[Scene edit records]
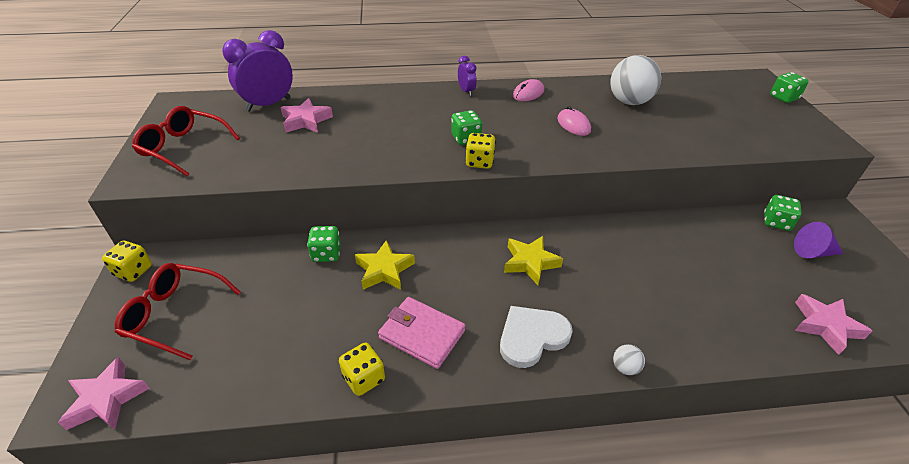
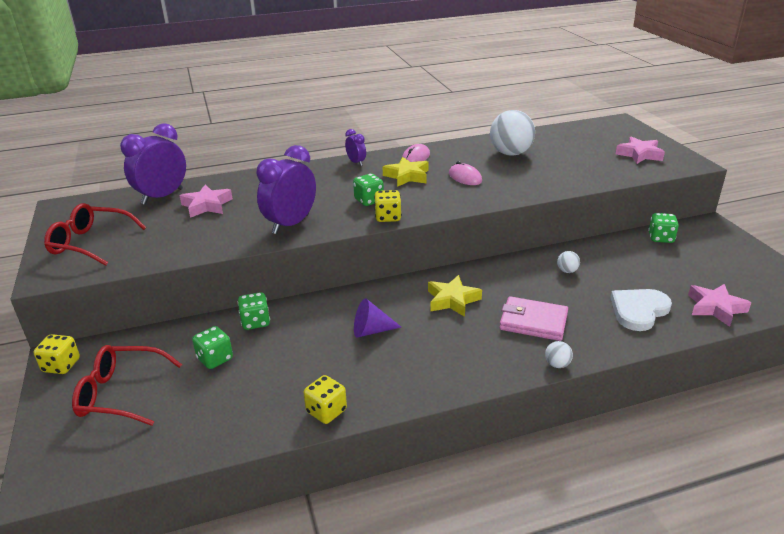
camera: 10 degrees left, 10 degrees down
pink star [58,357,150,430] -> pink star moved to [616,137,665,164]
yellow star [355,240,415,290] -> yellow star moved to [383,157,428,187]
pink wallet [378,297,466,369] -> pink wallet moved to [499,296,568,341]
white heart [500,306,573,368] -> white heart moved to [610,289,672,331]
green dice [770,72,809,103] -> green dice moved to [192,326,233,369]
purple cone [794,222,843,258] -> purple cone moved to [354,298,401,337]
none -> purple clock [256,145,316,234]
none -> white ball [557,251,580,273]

▶ _GOAL OF THE EXERCISE_
Leaving aside the images, write out the entries above word for word.

▶ _SOLUTION_
camera: 10 degrees left, 10 degrees down
pink star [58,357,150,430] -> pink star moved to [616,137,665,164]
yellow star [355,240,415,290] -> yellow star moved to [383,157,428,187]
pink wallet [378,297,466,369] -> pink wallet moved to [499,296,568,341]
white heart [500,306,573,368] -> white heart moved to [610,289,672,331]
green dice [770,72,809,103] -> green dice moved to [192,326,233,369]
purple cone [794,222,843,258] -> purple cone moved to [354,298,401,337]
none -> purple clock [256,145,316,234]
none -> white ball [557,251,580,273]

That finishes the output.